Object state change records

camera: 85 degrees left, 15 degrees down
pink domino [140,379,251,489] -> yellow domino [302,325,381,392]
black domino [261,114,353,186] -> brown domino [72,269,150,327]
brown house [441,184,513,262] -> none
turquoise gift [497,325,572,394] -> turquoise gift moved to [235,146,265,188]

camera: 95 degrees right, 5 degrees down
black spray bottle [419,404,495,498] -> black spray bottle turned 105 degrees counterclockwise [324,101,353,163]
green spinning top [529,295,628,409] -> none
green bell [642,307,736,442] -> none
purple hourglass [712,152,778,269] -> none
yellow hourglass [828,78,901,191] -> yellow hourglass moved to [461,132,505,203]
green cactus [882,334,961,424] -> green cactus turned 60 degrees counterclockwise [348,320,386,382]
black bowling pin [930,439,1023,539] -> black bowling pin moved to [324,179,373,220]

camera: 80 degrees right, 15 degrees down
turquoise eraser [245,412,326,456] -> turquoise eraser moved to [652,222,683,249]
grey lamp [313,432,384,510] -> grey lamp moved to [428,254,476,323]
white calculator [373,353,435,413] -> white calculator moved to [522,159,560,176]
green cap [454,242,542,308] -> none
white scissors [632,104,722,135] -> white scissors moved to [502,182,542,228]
* * *
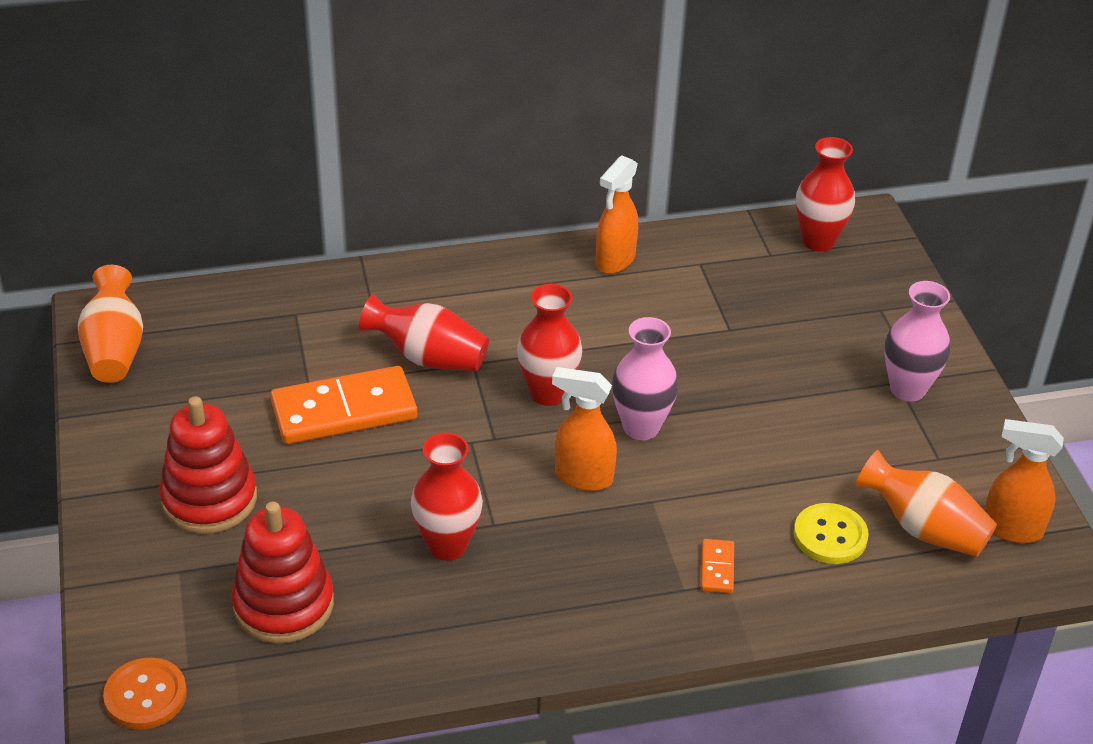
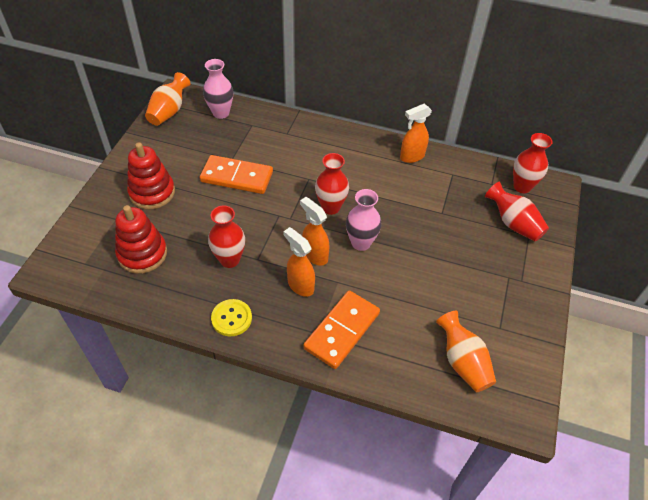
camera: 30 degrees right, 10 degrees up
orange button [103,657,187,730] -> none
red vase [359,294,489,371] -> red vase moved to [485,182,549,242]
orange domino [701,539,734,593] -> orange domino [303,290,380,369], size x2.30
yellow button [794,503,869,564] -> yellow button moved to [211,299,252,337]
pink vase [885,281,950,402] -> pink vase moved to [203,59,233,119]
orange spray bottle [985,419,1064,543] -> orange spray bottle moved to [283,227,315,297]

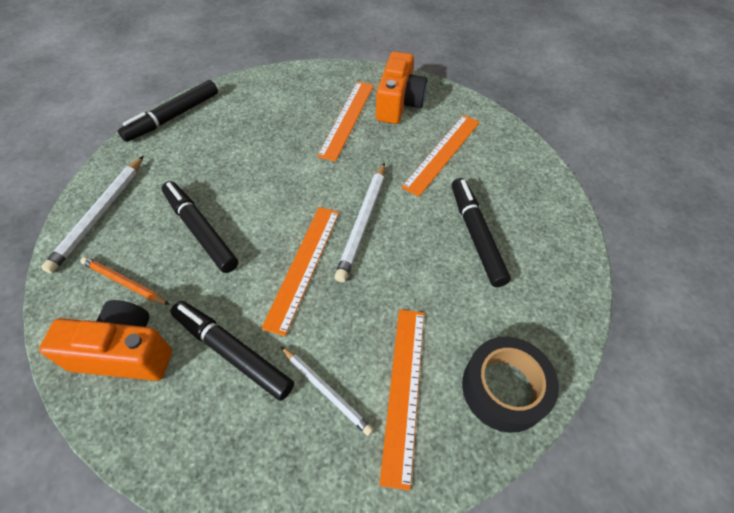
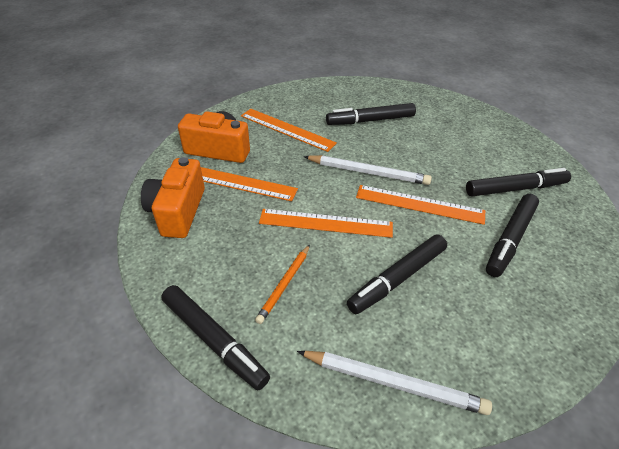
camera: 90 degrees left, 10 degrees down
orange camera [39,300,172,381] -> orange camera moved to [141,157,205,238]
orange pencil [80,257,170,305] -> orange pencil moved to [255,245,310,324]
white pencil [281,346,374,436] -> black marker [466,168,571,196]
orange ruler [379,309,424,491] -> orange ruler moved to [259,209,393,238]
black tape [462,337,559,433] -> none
--
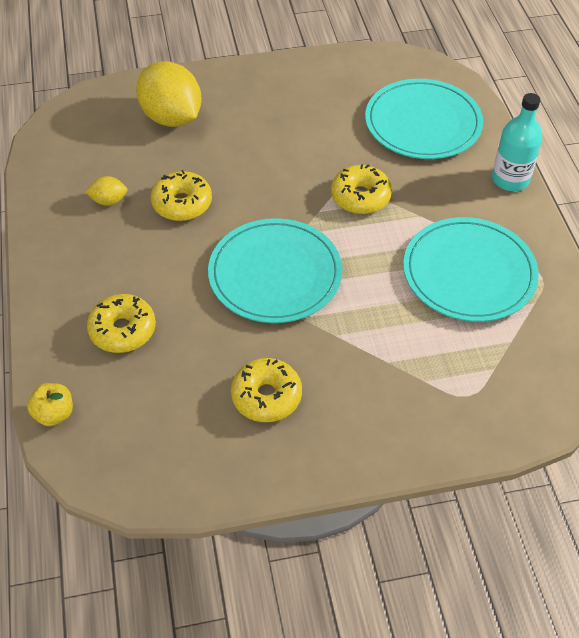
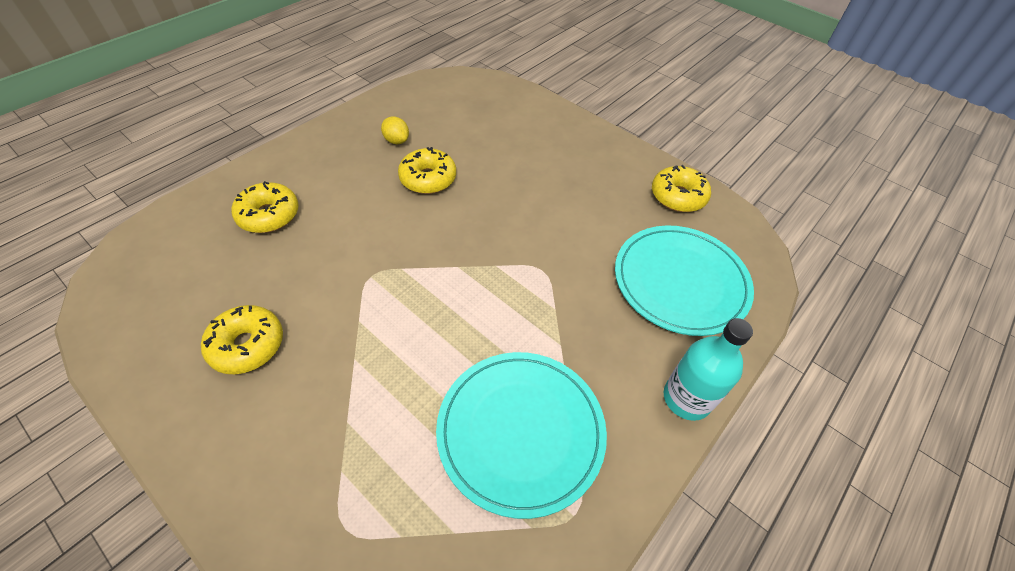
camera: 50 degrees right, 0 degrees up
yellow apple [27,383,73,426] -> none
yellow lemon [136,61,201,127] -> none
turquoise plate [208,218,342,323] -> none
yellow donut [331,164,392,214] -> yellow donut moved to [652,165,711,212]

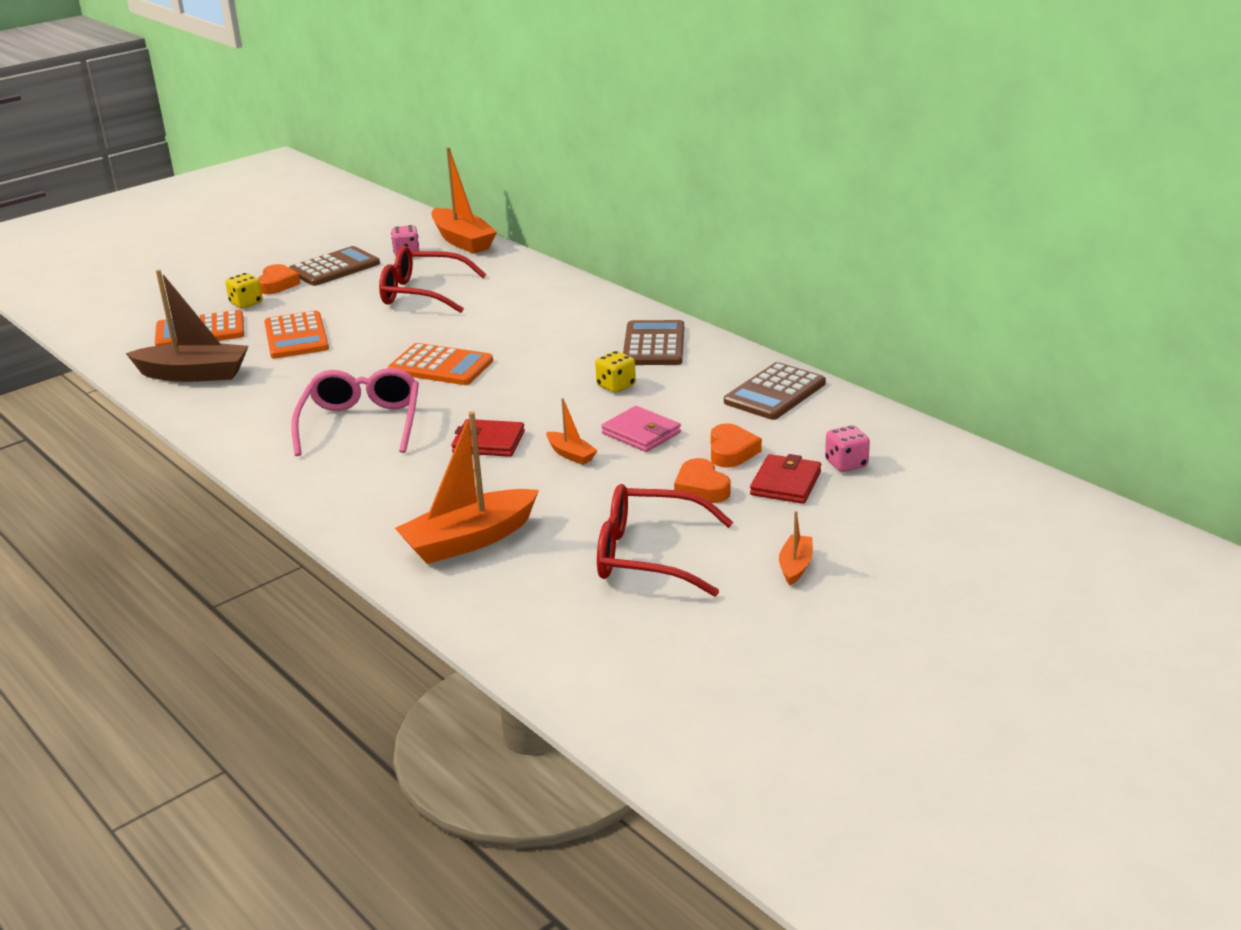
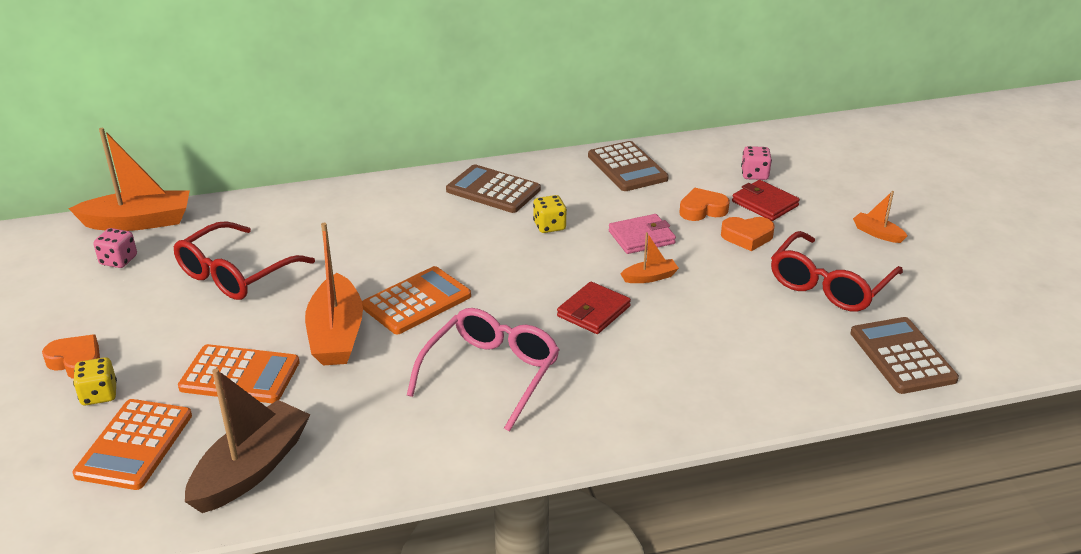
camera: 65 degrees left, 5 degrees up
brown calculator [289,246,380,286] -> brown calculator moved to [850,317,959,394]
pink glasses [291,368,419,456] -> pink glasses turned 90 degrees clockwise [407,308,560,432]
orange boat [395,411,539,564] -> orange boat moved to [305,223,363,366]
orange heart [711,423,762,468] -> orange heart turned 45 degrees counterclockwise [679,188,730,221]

Your instructions
Starting with the line with "black spray bottle [419,404,495,498]" above and going on through the line with "white scissors [632,104,722,135]", transcribe every line exactly, both ends included, and add nothing.

Response below
black spray bottle [419,404,495,498] -> black spray bottle turned 105 degrees counterclockwise [324,101,353,163]
green spinning top [529,295,628,409] -> none
green bell [642,307,736,442] -> none
purple hourglass [712,152,778,269] -> none
yellow hourglass [828,78,901,191] -> yellow hourglass moved to [461,132,505,203]
green cactus [882,334,961,424] -> green cactus turned 60 degrees counterclockwise [348,320,386,382]
black bowling pin [930,439,1023,539] -> black bowling pin moved to [324,179,373,220]

camera: 80 degrees right, 15 degrees down
turquoise eraser [245,412,326,456] -> turquoise eraser moved to [652,222,683,249]
grey lamp [313,432,384,510] -> grey lamp moved to [428,254,476,323]
white calculator [373,353,435,413] -> white calculator moved to [522,159,560,176]
green cap [454,242,542,308] -> none
white scissors [632,104,722,135] -> white scissors moved to [502,182,542,228]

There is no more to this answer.